▸ WHAT THE TASK REQUIRES
When the line with "green pot [75,326,130,387]" appears below, start repeating lines exactly, and keep going through the line with "black pan [350,142,437,189]"; add nothing outside that span.

MATERIAL SUPPLIED: Begin

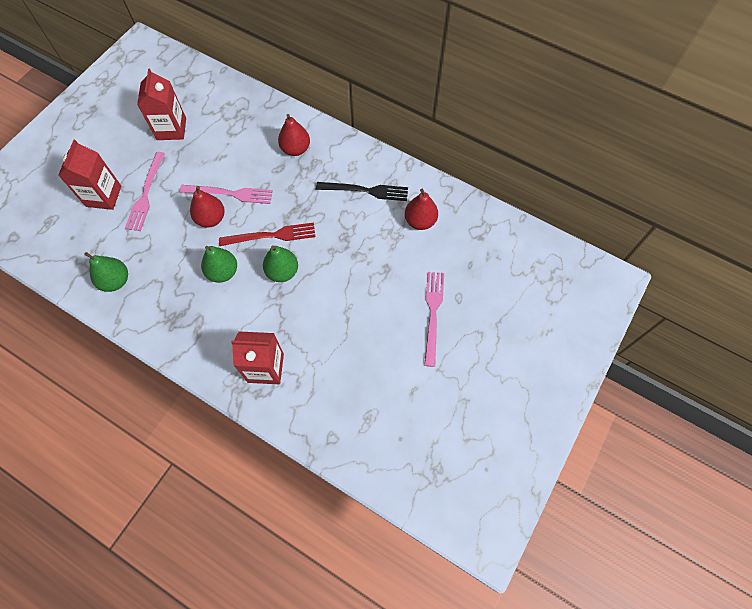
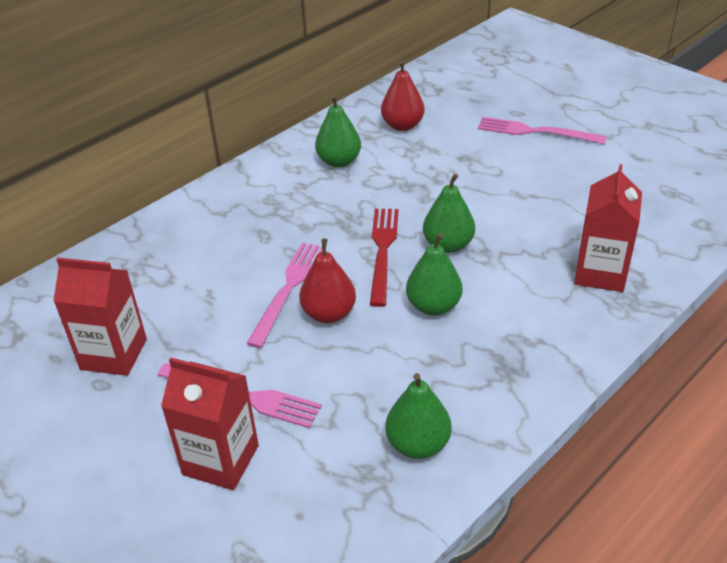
camera: 75 degrees left, 25 degrees down
red pear [278,114,310,156] -> none
black fork [316,182,408,201] -> green pear [315,95,361,168]

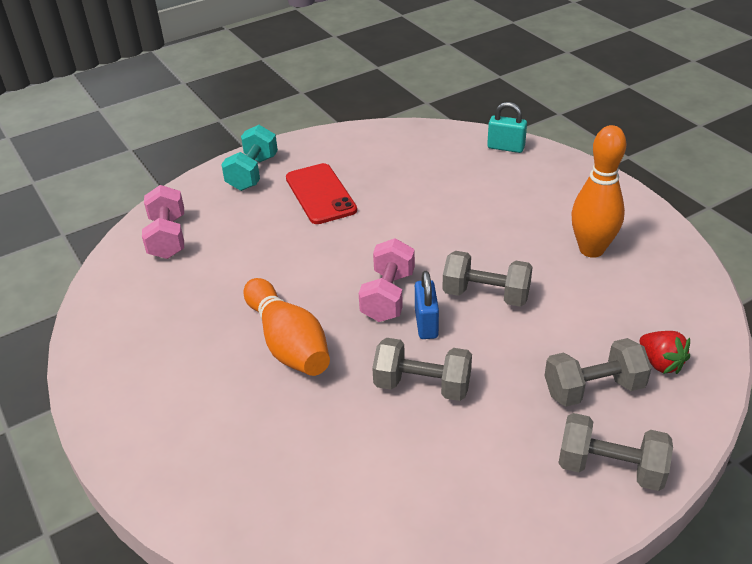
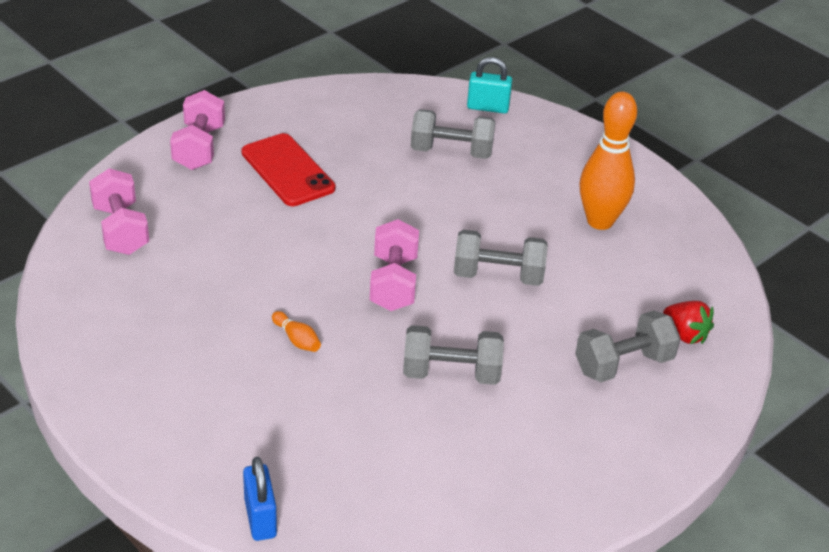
camera: 15 degrees left, 0 degrees up
turquoise dumbbell [221,125,278,191] -> pink dumbbell [170,90,225,170]
orange bowling pin [244,278,330,376] -> orange bowling pin [272,311,321,352], size x0.41
blue padlock [415,271,439,339] -> blue padlock moved to [243,457,277,541]
grey dumbbell [559,413,673,491] -> grey dumbbell moved to [411,109,495,159]

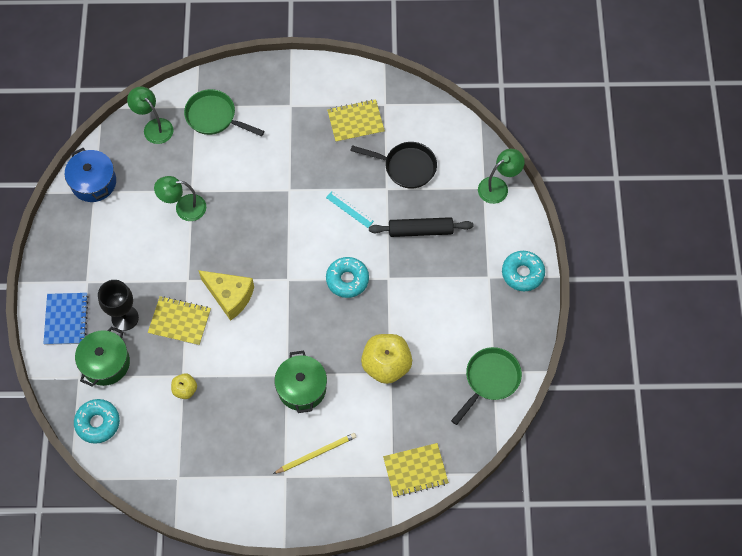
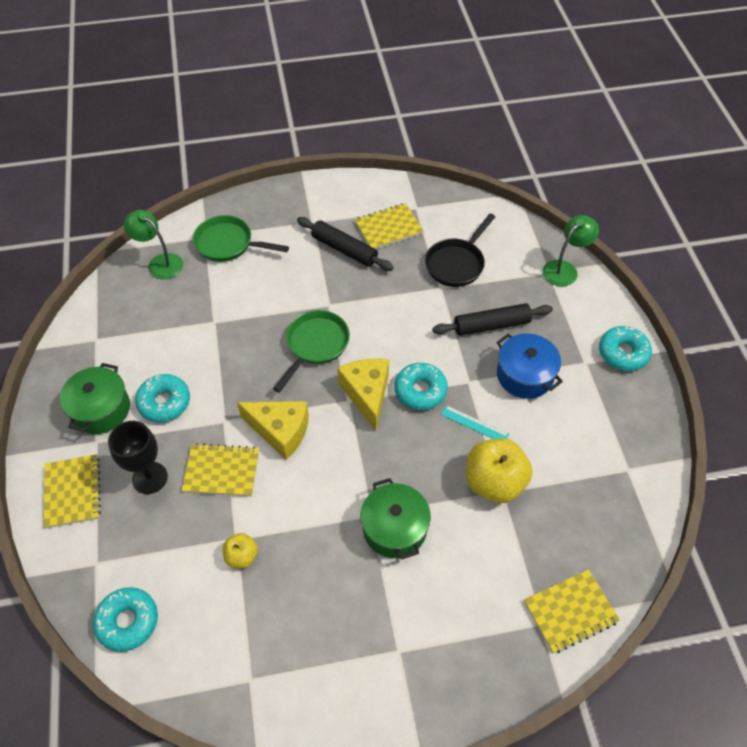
camera: 10 degrees left, 10 degrees down
blue notebook [43,293,89,345] -> yellow notebook [43,454,101,529]
blue pot [65,148,116,202] -> blue pot moved to [496,333,563,399]
green pot [75,326,130,387] -> green pot moved to [60,363,130,434]
green lamp [154,176,206,221] -> none
yellow pencil [273,433,356,474] -> none
turquoise ruler [326,191,374,228] -> turquoise ruler moved to [441,405,509,439]
black pan [350,142,437,189] -> black pan turned 120 degrees clockwise [425,214,495,287]
green pan [451,347,522,425] -> green pan moved to [273,310,350,393]
none -> turquoise donut [135,374,190,422]
none -> black rolling pin [297,217,394,271]
none -> yellow cheese [337,358,389,431]

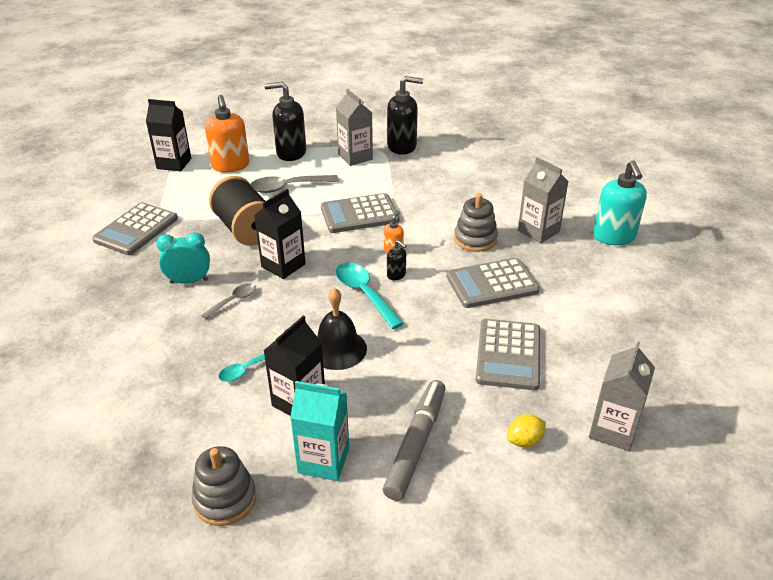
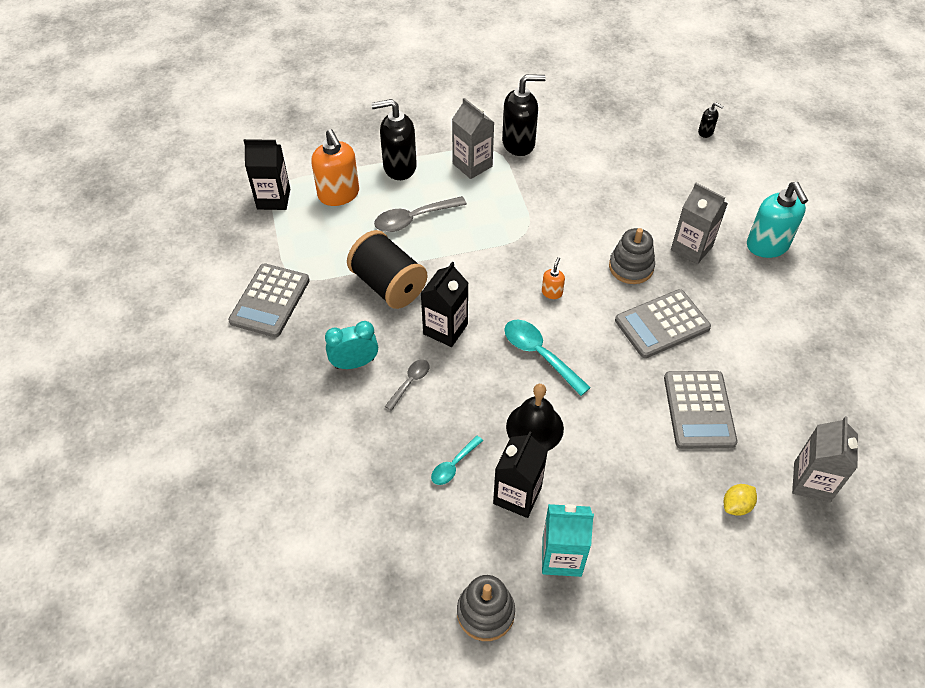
camera: 10 degrees left, 15 degrees up
grey calculator [321,193,399,233] -> none
grey marker [383,380,446,501] -> none
black soap dispenser [387,240,406,280] -> black soap dispenser moved to [698,103,724,138]

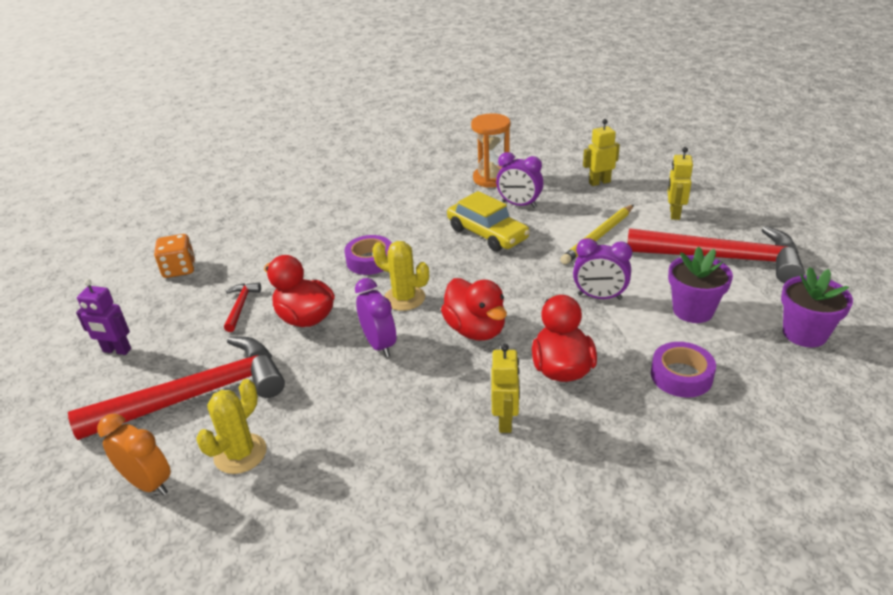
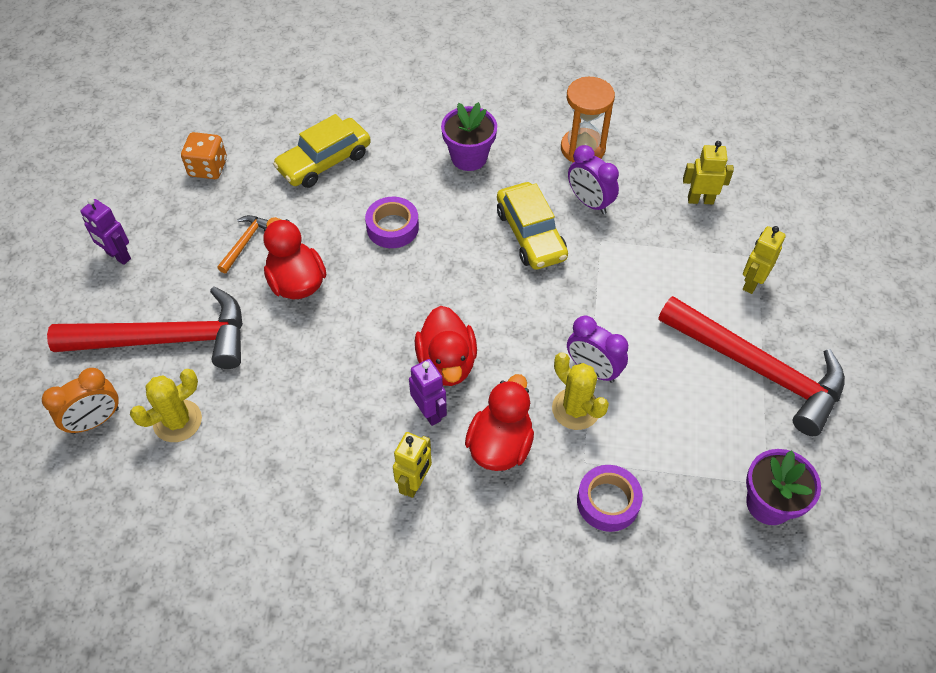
camera: 20 degrees right, 20 degrees up
orange clock [97,414,171,495] -> orange clock turned 90 degrees clockwise [42,368,119,434]
red hammer [224,283,261,332] -> orange hammer [217,215,268,273]
purple clock [355,278,396,357] -> none
yellow cactus [372,241,429,311] -> yellow cactus moved to [552,352,609,430]
yellow pencil [560,205,634,265] -> none
purple flower pot [668,247,733,323] -> purple flower pot moved to [441,102,497,171]
none -> yellow car [273,114,371,188]
none -> purple robot [409,359,447,426]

MATERIAL SUPPLIED: End

▸ YOUR SOLUTION
green pot [75,326,130,387] -> green pot moved to [60,363,130,434]
green lamp [154,176,206,221] -> none
yellow pencil [273,433,356,474] -> none
turquoise ruler [326,191,374,228] -> turquoise ruler moved to [441,405,509,439]
black pan [350,142,437,189] -> black pan turned 120 degrees clockwise [425,214,495,287]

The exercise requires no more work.